[GIVEN INFORMATION Boundary: Start]

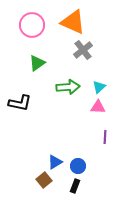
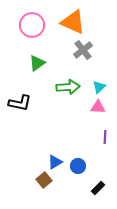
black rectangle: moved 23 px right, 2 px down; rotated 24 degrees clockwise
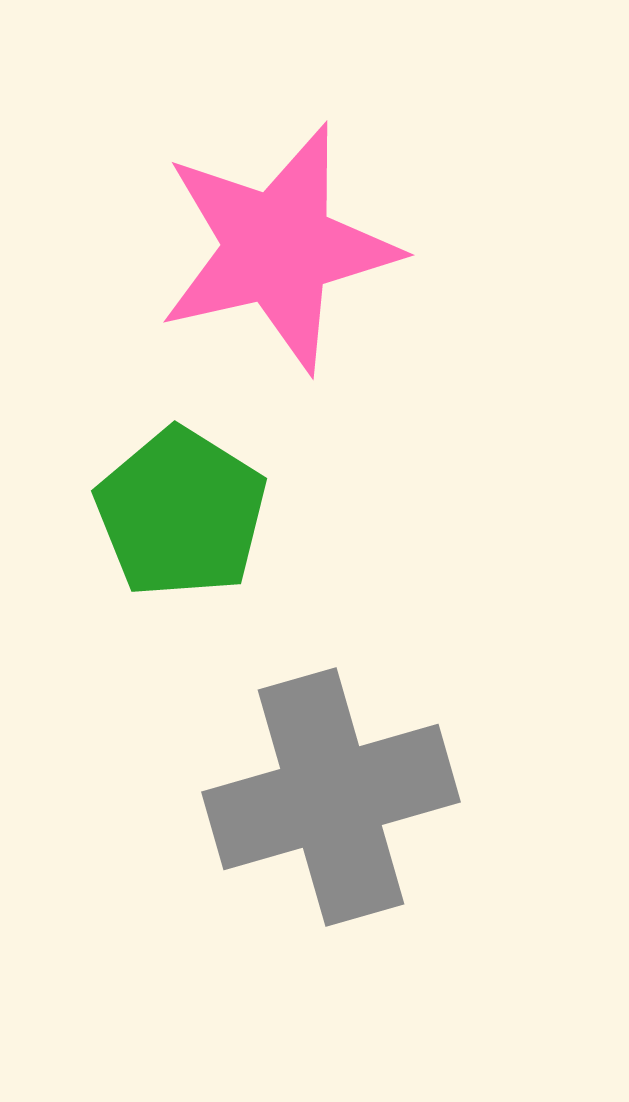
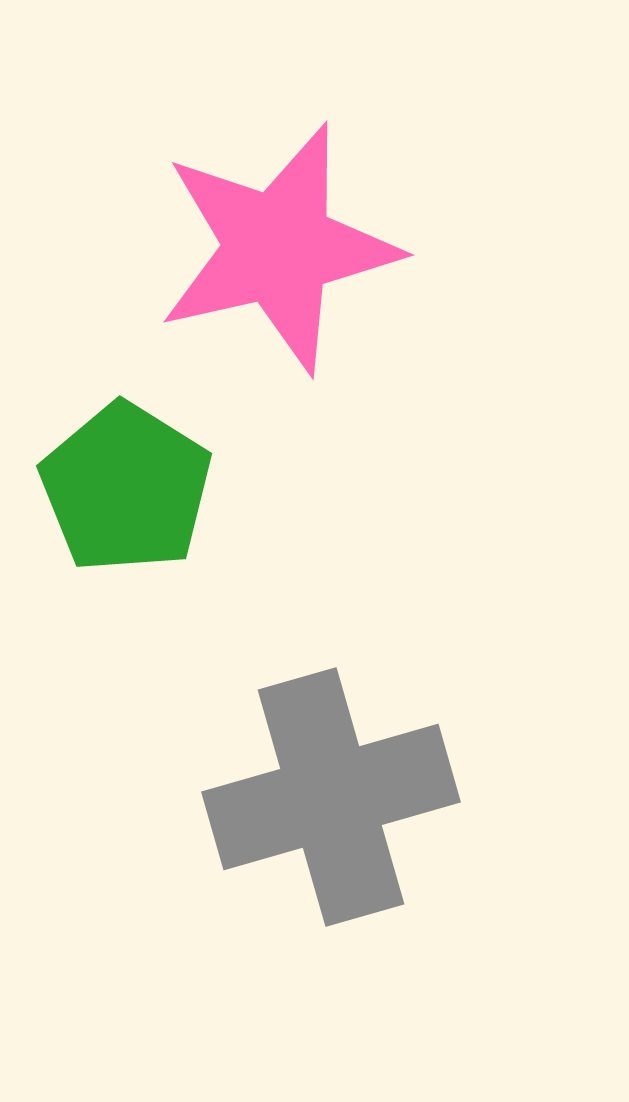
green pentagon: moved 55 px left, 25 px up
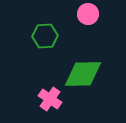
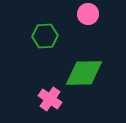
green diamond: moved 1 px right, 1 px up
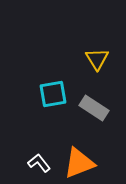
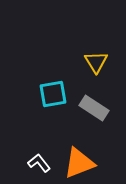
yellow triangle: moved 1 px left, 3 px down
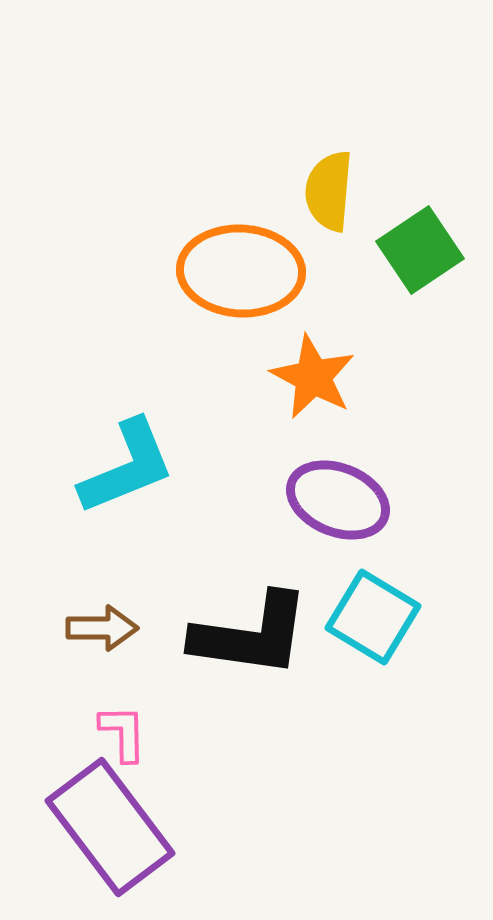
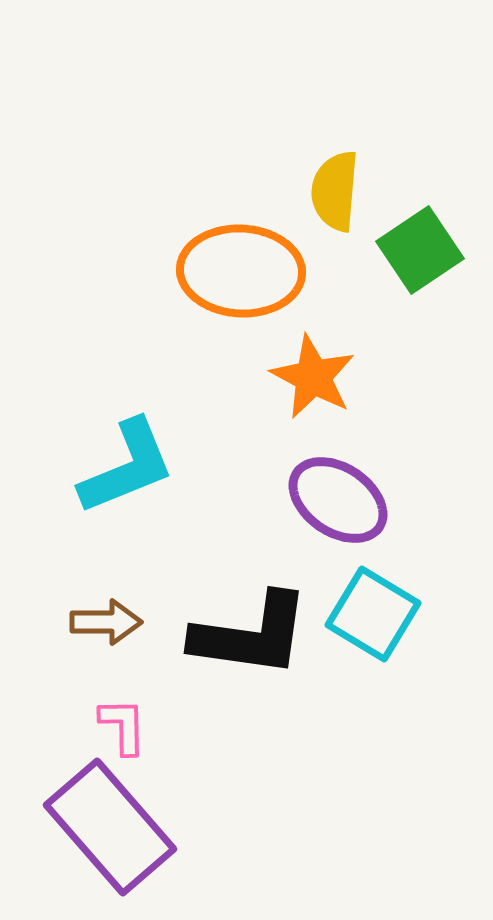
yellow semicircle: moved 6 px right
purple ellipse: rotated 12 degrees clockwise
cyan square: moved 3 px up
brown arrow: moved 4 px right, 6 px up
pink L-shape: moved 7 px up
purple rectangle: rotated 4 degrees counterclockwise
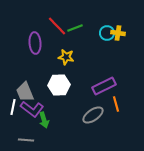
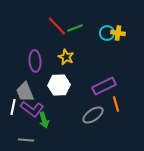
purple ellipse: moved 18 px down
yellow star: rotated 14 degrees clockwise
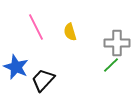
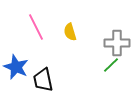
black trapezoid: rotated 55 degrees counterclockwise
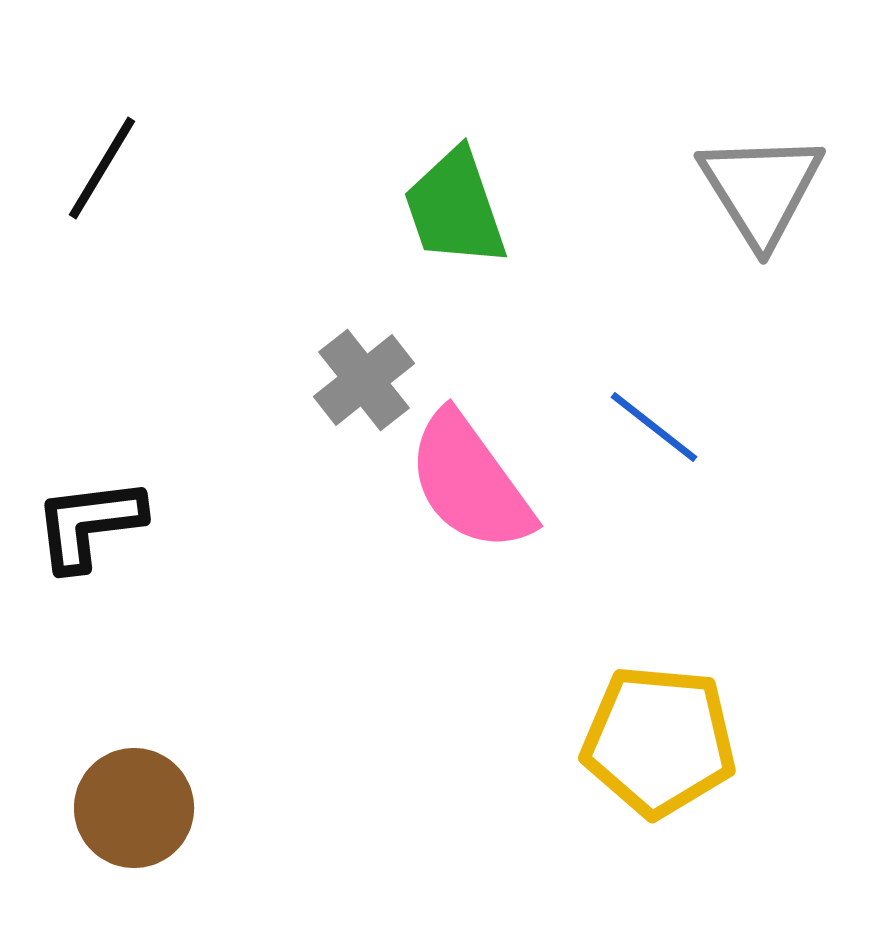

[GIVEN INFORMATION Boundary: End]

Copy every line of the records above that contains "purple".

:: ANSWER FOR THE TASK ::
purple ellipse: rotated 12 degrees clockwise
purple rectangle: rotated 4 degrees counterclockwise
purple ellipse: moved 18 px down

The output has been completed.